== Data excerpts ==

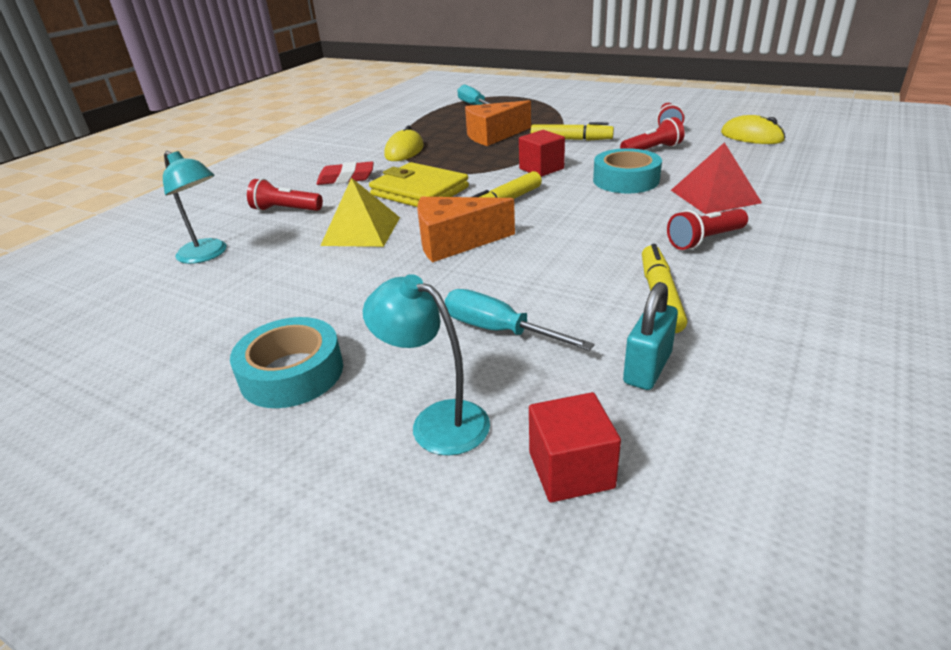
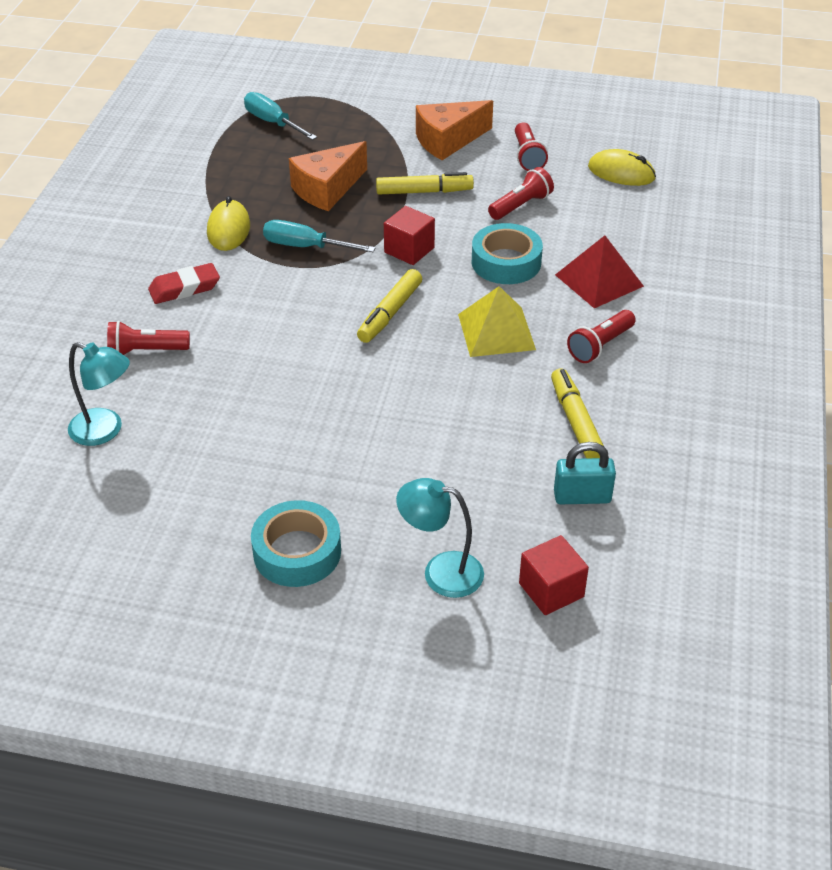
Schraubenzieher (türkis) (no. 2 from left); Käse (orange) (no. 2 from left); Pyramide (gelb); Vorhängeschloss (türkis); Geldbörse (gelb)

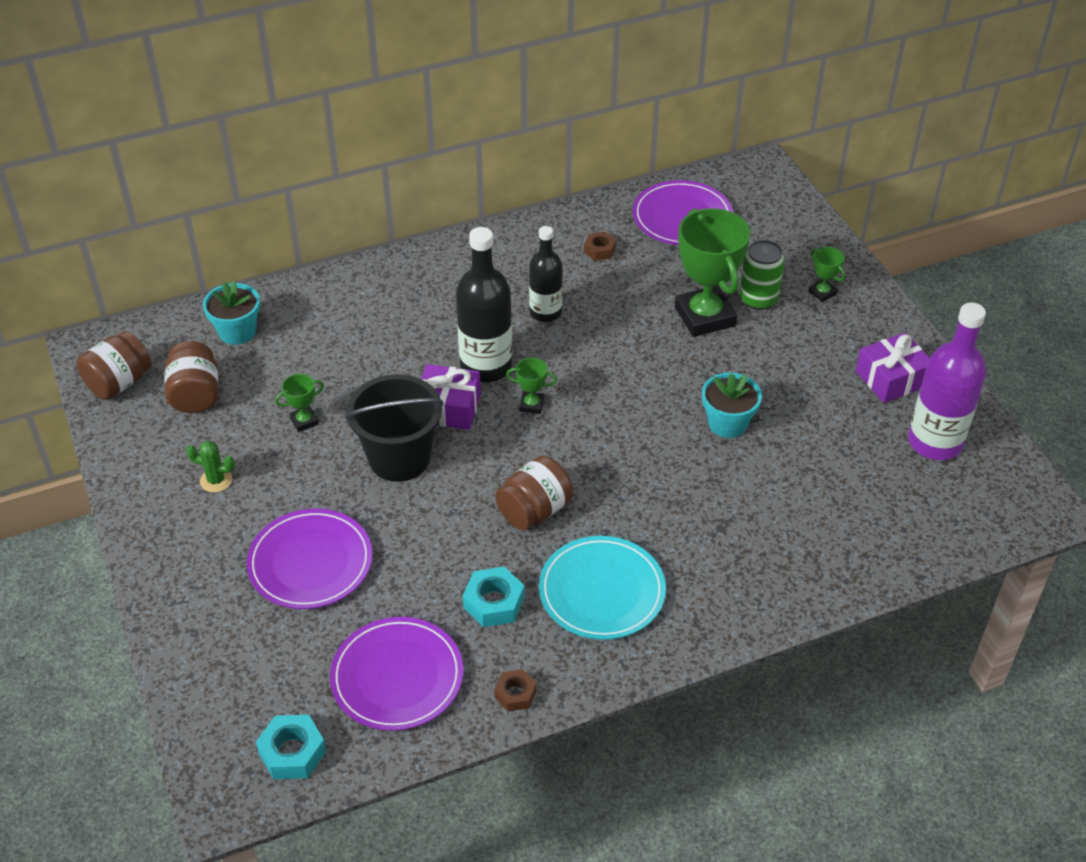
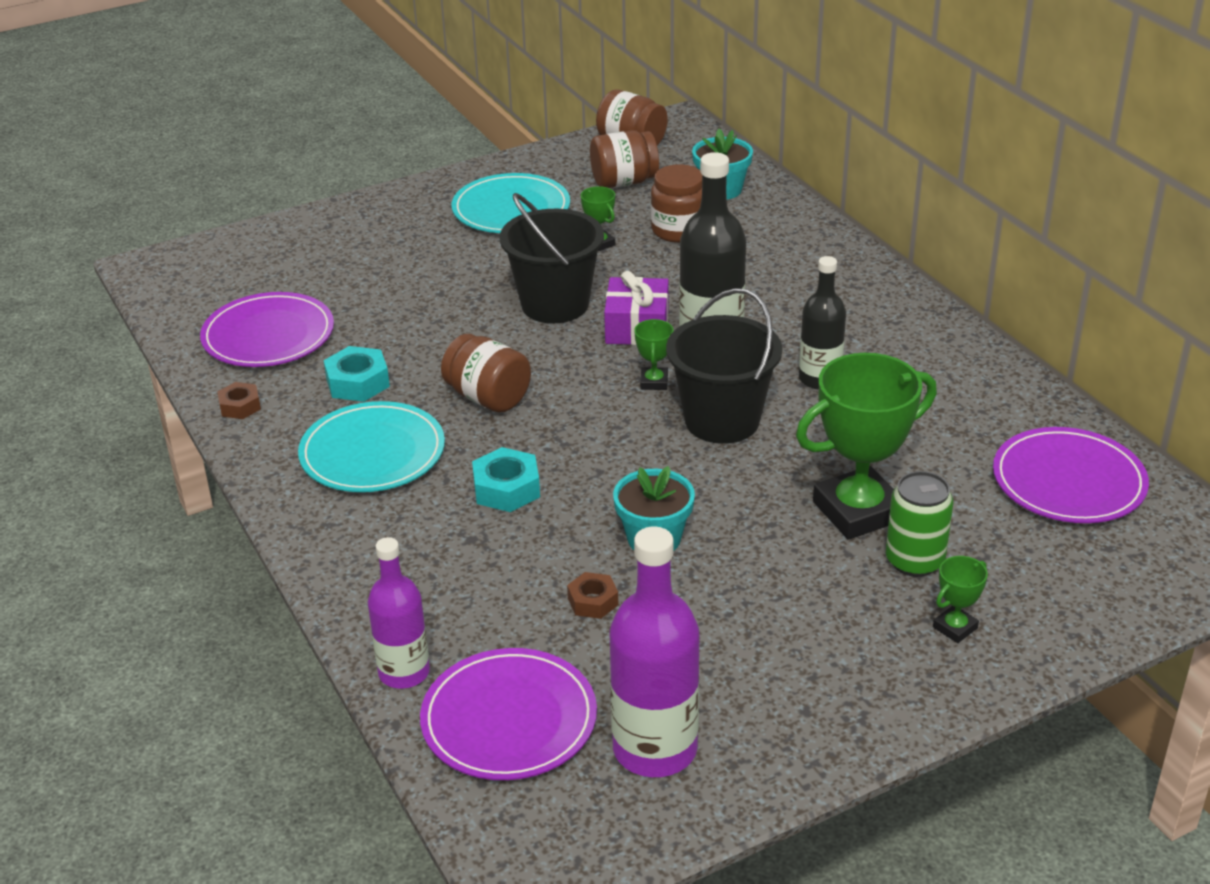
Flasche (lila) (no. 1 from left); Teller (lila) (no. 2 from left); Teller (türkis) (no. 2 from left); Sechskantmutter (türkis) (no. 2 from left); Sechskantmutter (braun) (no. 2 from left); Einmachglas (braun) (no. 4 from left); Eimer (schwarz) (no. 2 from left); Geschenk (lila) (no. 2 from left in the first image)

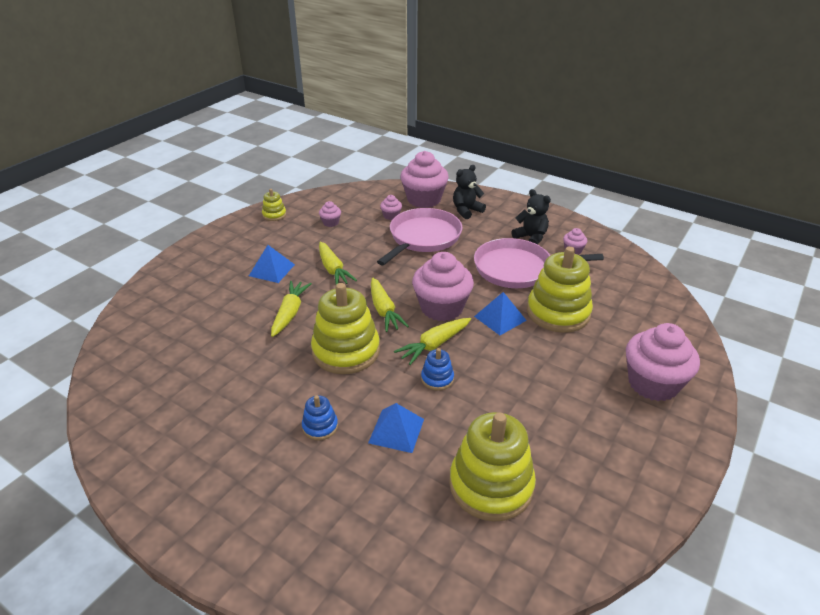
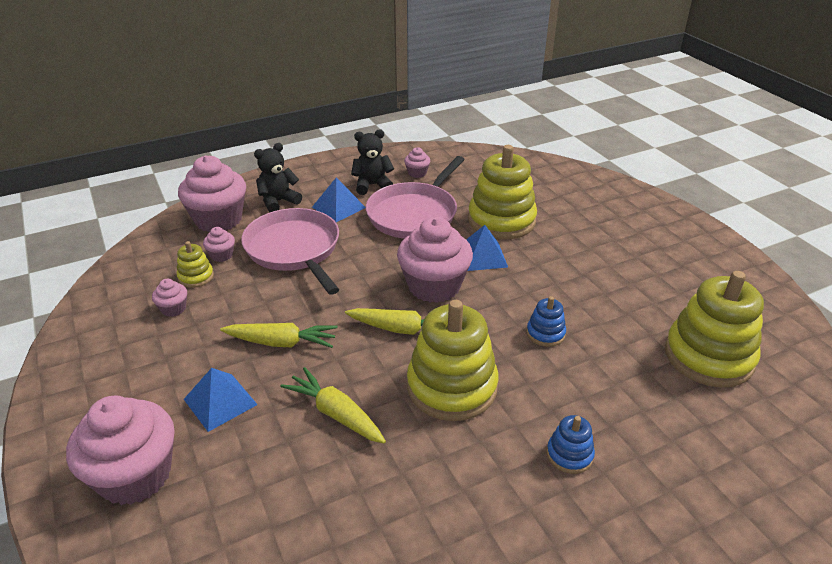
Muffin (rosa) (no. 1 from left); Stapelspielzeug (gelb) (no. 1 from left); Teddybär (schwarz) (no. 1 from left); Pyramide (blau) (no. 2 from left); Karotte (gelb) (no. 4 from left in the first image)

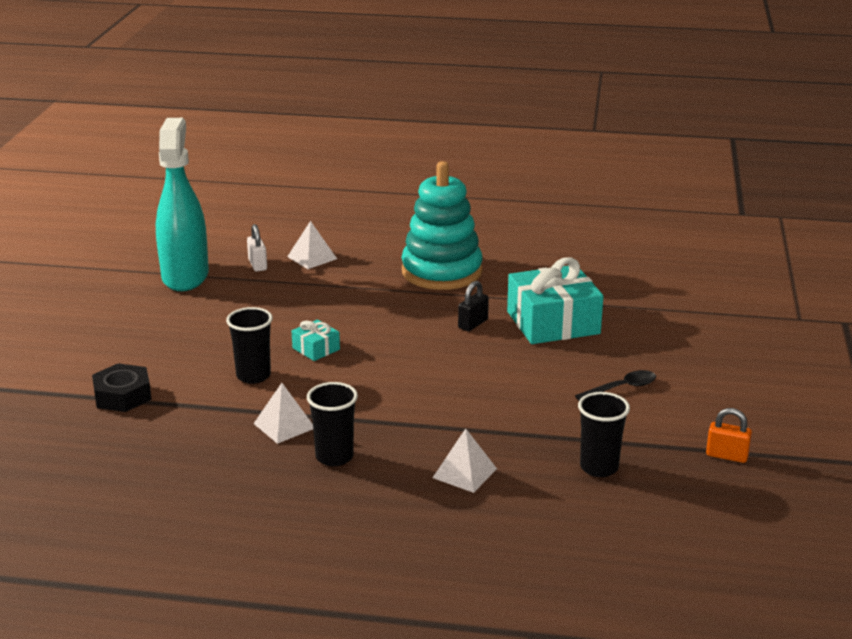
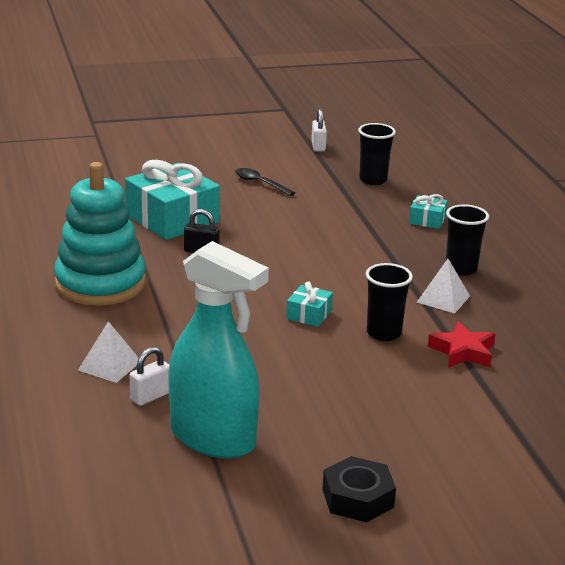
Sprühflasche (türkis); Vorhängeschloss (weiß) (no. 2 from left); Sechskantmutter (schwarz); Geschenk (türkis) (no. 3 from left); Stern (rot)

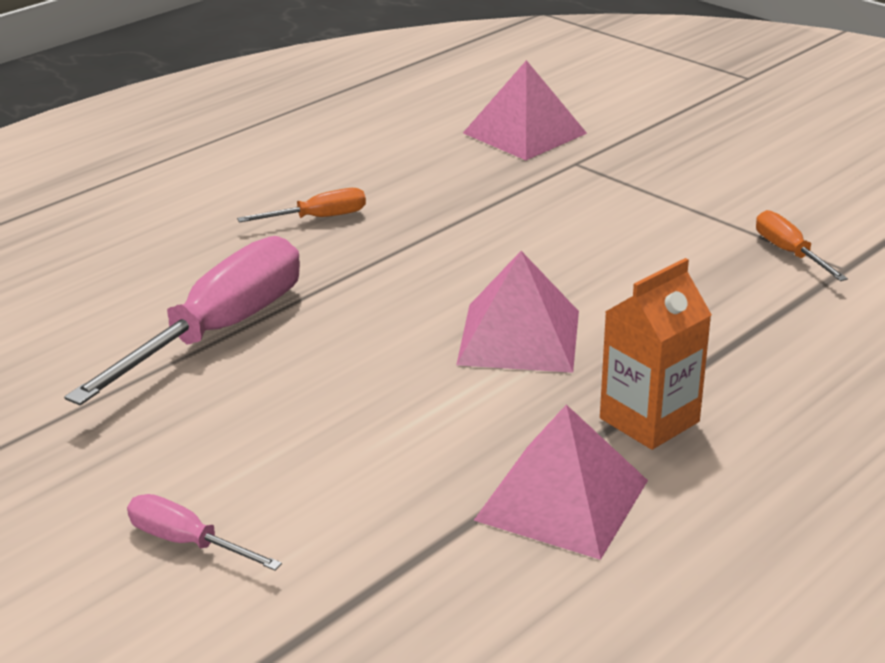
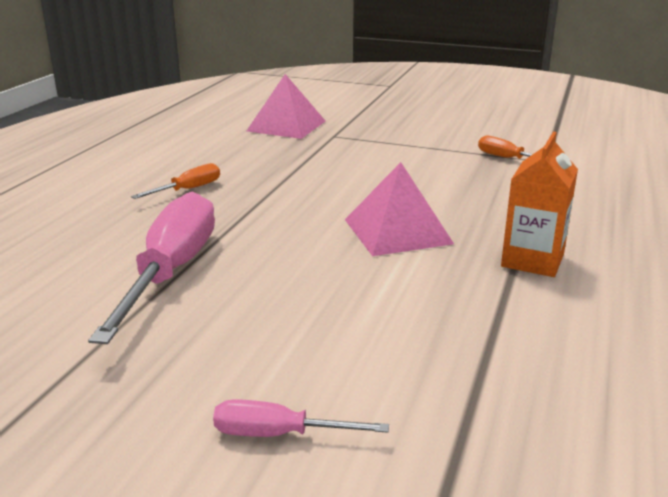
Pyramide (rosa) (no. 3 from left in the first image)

===

**What to do**
From the first record to the last, transcribe everything exactly but drop the pictures.

**Solution to the problem**
Schraubenzieher (türkis) (no. 2 from left); Käse (orange) (no. 2 from left); Pyramide (gelb); Vorhängeschloss (türkis); Geldbörse (gelb)

Flasche (lila) (no. 1 from left); Teller (lila) (no. 2 from left); Teller (türkis) (no. 2 from left); Sechskantmutter (türkis) (no. 2 from left); Sechskantmutter (braun) (no. 2 from left); Einmachglas (braun) (no. 4 from left); Eimer (schwarz) (no. 2 from left); Geschenk (lila) (no. 2 from left in the first image)

Muffin (rosa) (no. 1 from left); Stapelspielzeug (gelb) (no. 1 from left); Teddybär (schwarz) (no. 1 from left); Pyramide (blau) (no. 2 from left); Karotte (gelb) (no. 4 from left in the first image)

Sprühflasche (türkis); Vorhängeschloss (weiß) (no. 2 from left); Sechskantmutter (schwarz); Geschenk (türkis) (no. 3 from left); Stern (rot)

Pyramide (rosa) (no. 3 from left in the first image)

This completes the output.